BEGIN Dataset content

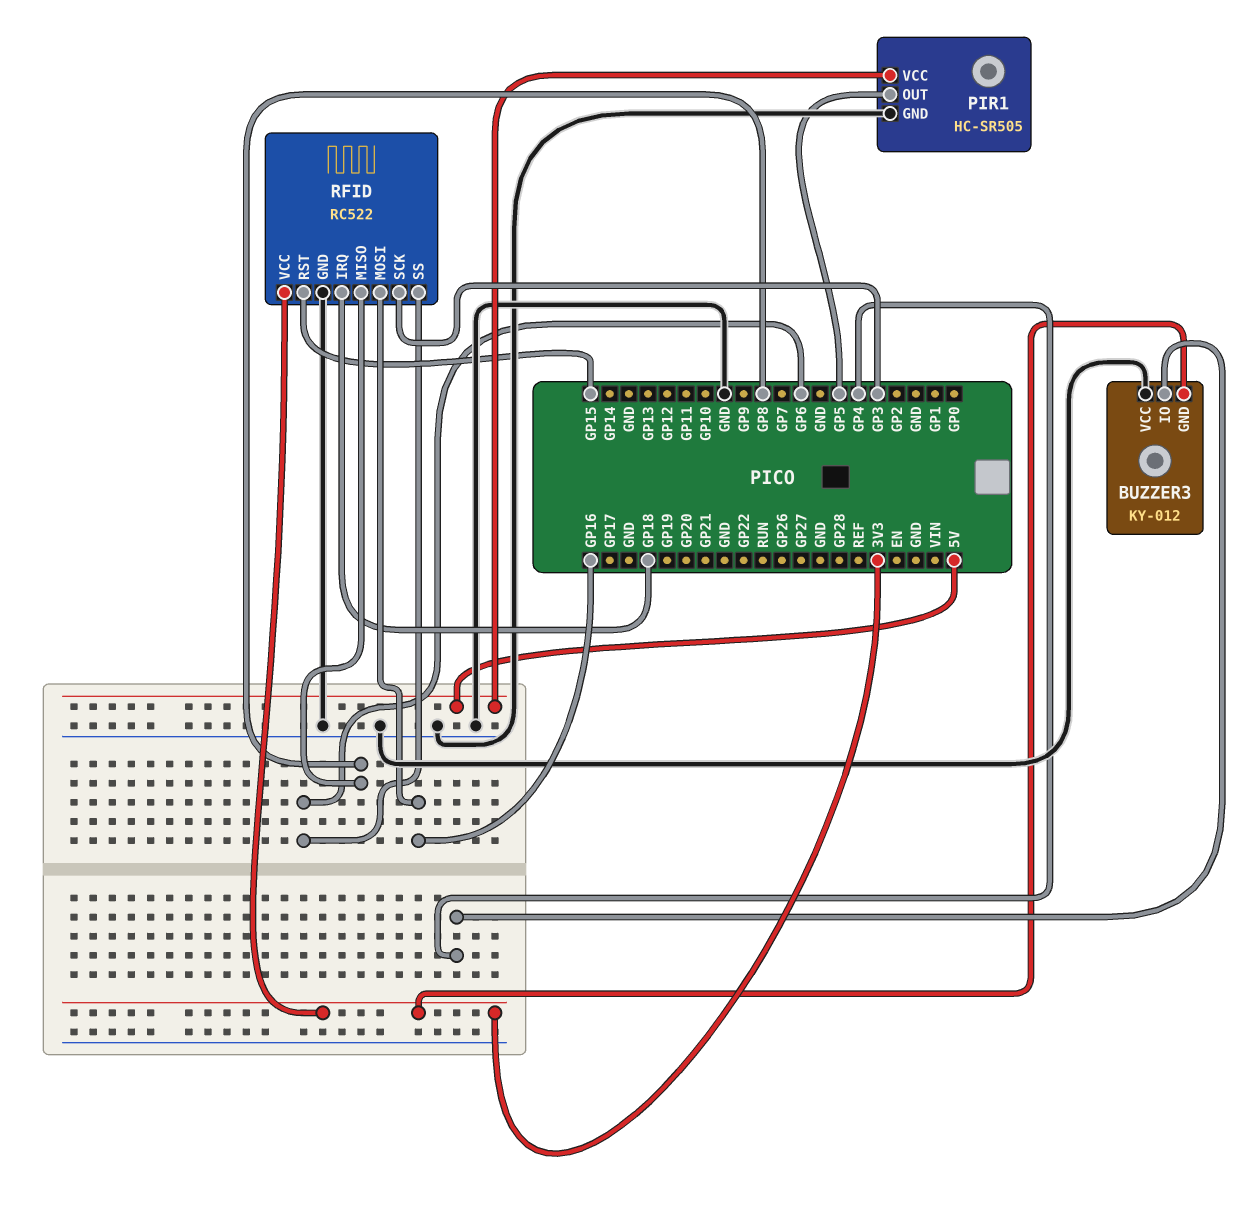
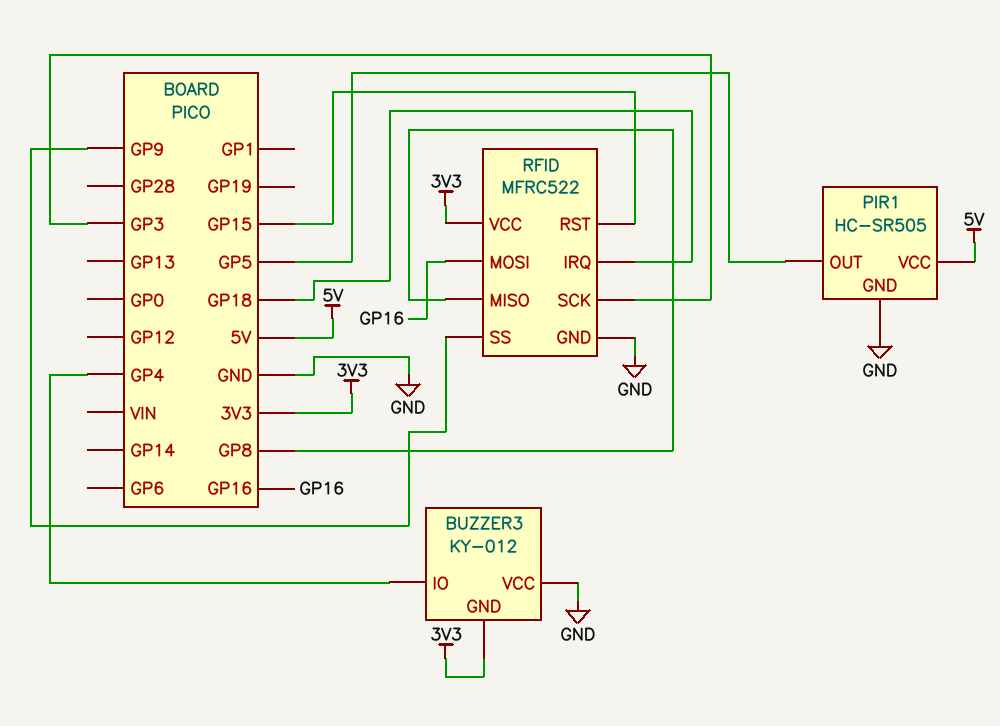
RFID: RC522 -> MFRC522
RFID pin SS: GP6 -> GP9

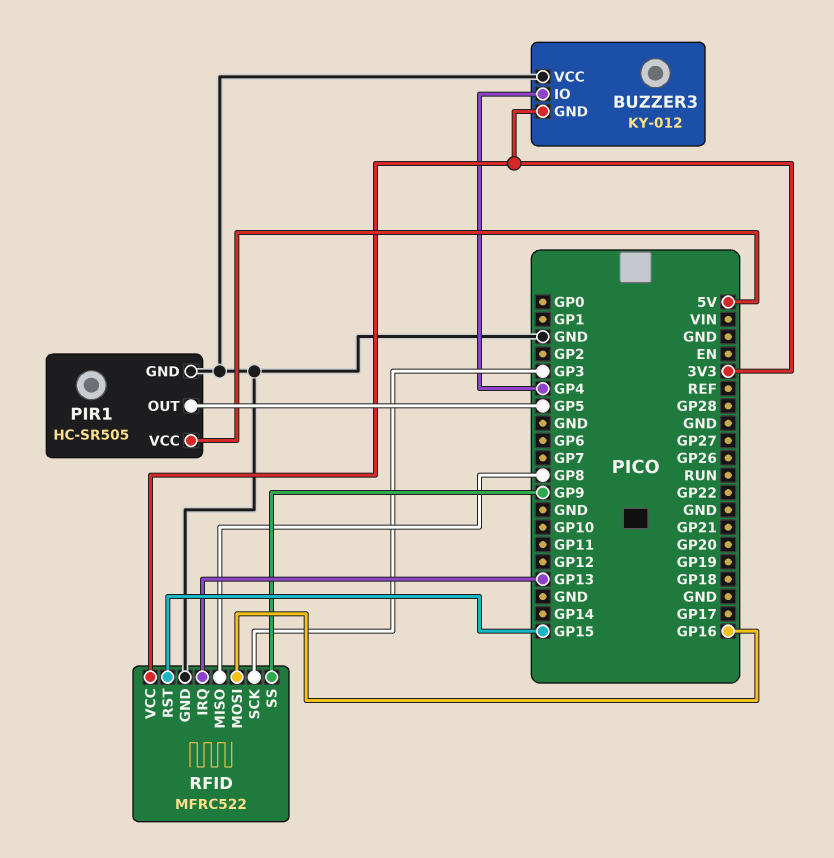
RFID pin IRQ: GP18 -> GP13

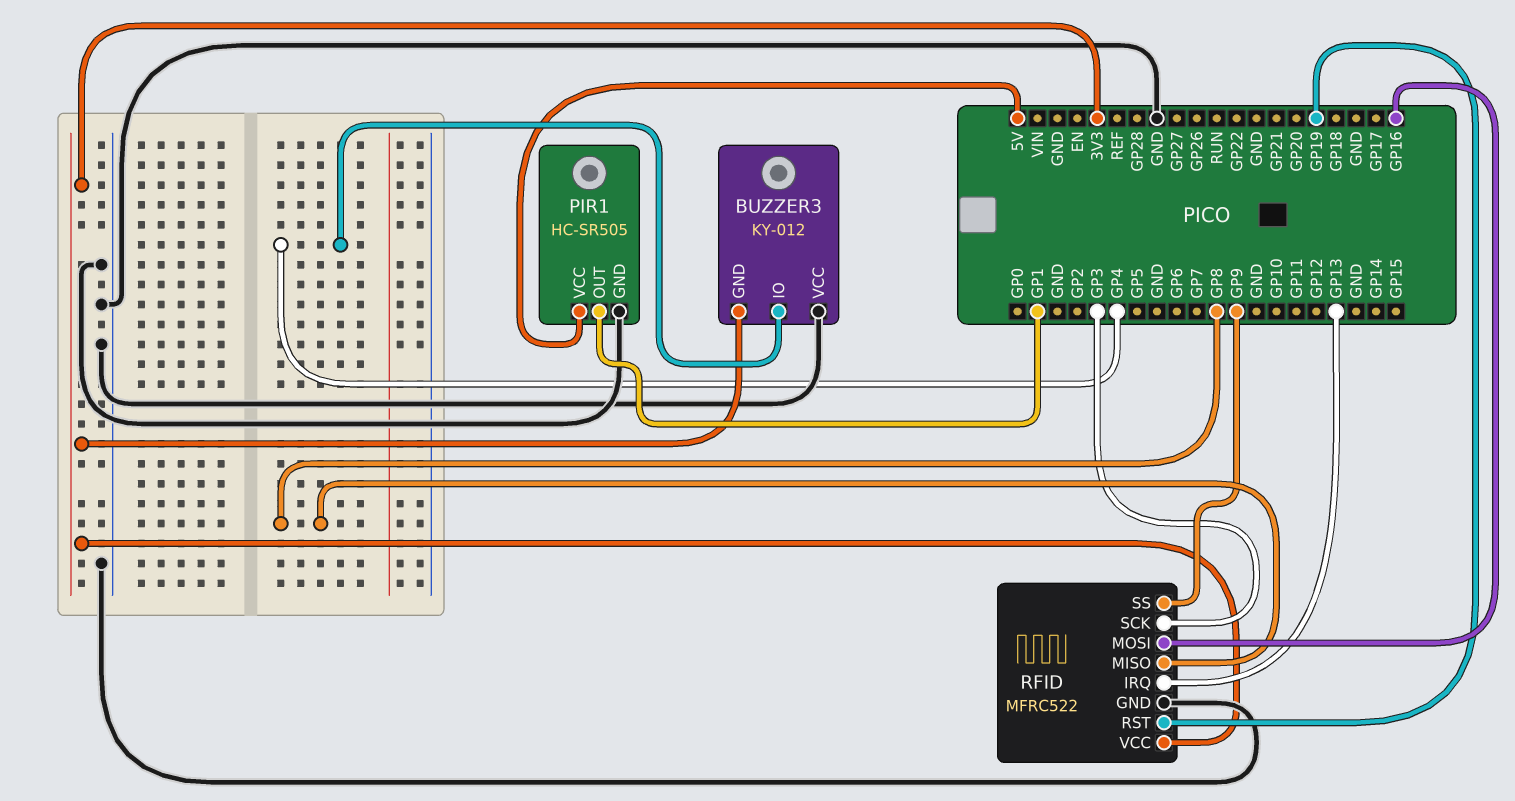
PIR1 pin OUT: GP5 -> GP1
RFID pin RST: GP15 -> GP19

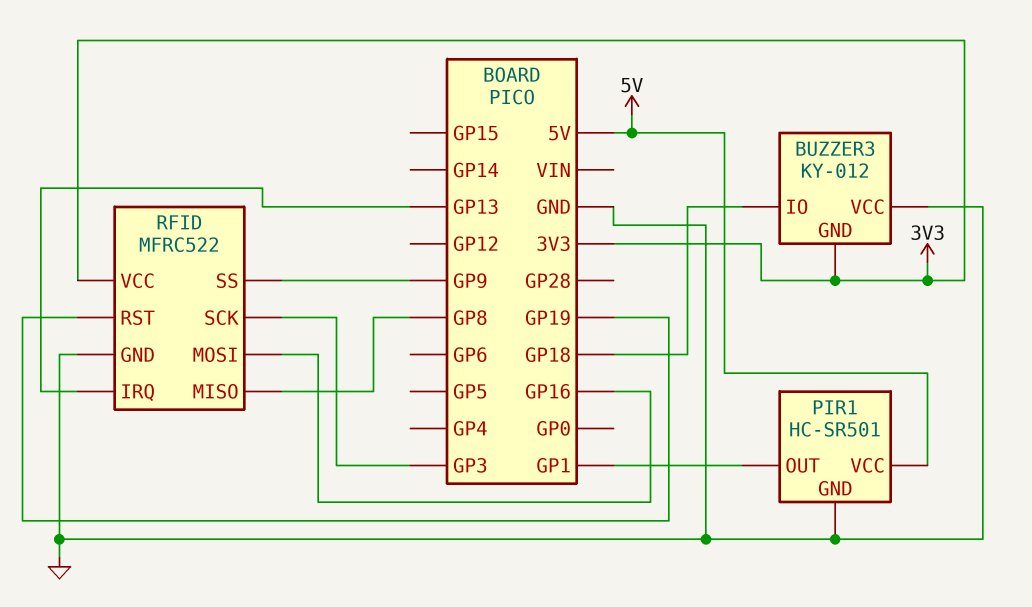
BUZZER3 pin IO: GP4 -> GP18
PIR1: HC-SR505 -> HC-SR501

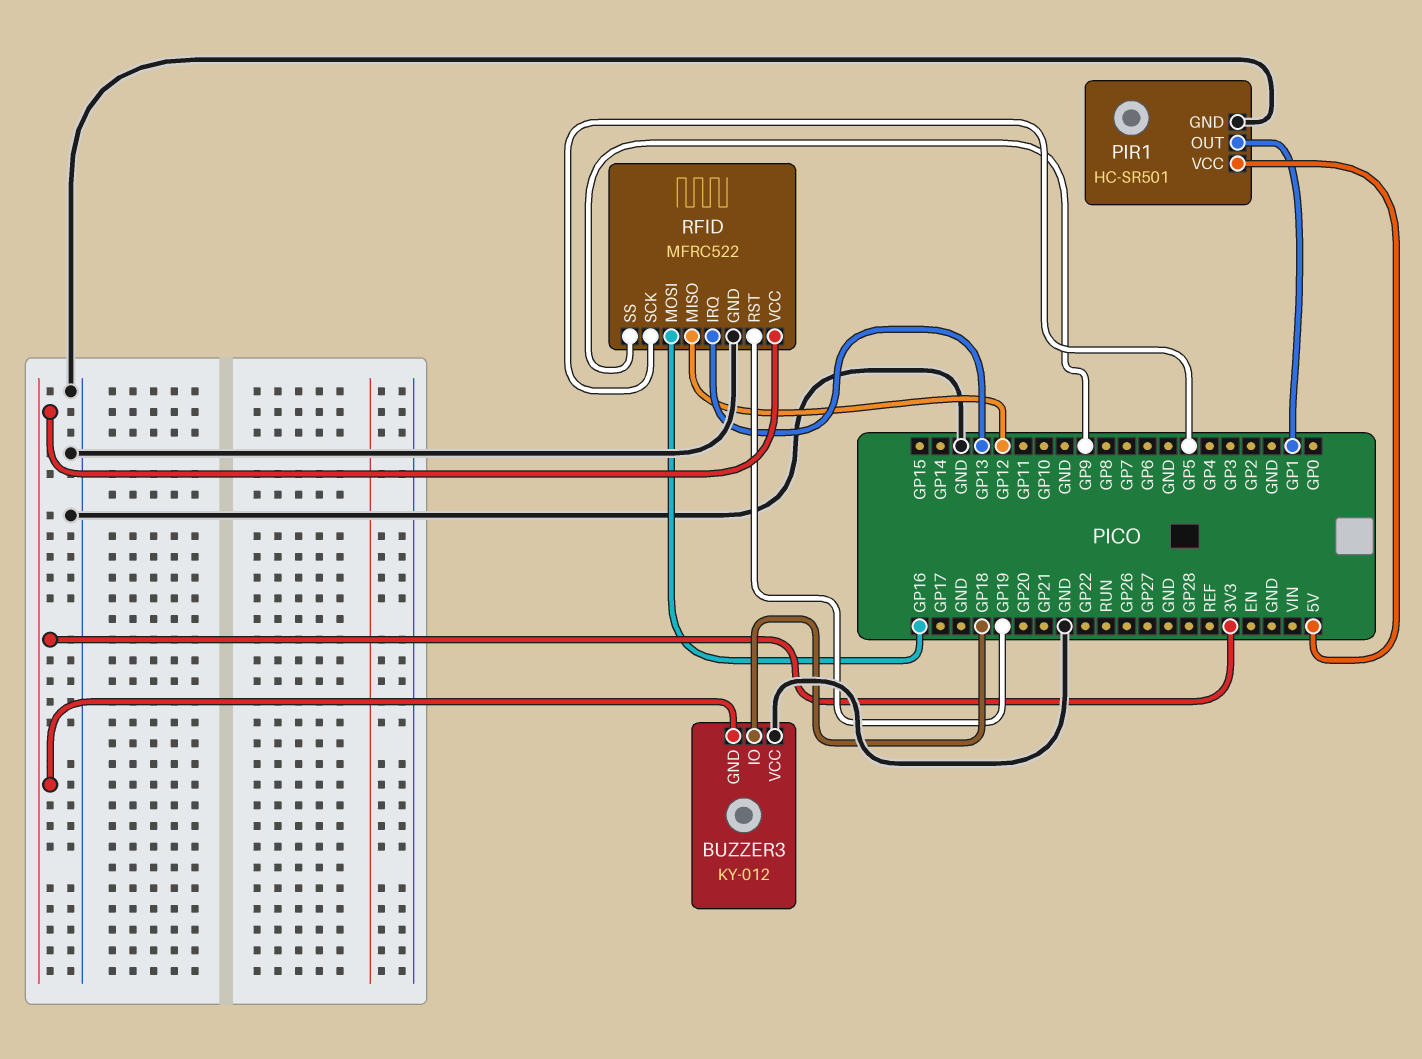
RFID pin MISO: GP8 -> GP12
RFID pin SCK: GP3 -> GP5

END Dataset content
BEGIN Dataset content

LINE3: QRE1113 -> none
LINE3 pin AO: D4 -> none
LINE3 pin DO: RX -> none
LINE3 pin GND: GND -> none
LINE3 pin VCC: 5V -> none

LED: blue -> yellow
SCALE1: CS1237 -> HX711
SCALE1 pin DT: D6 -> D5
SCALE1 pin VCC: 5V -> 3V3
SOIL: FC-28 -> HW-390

END Dataset content

• _What the exercise asks_:
Across the listing above, find each line that holds the word "none". Give only how many there are.

• _Reply_:
5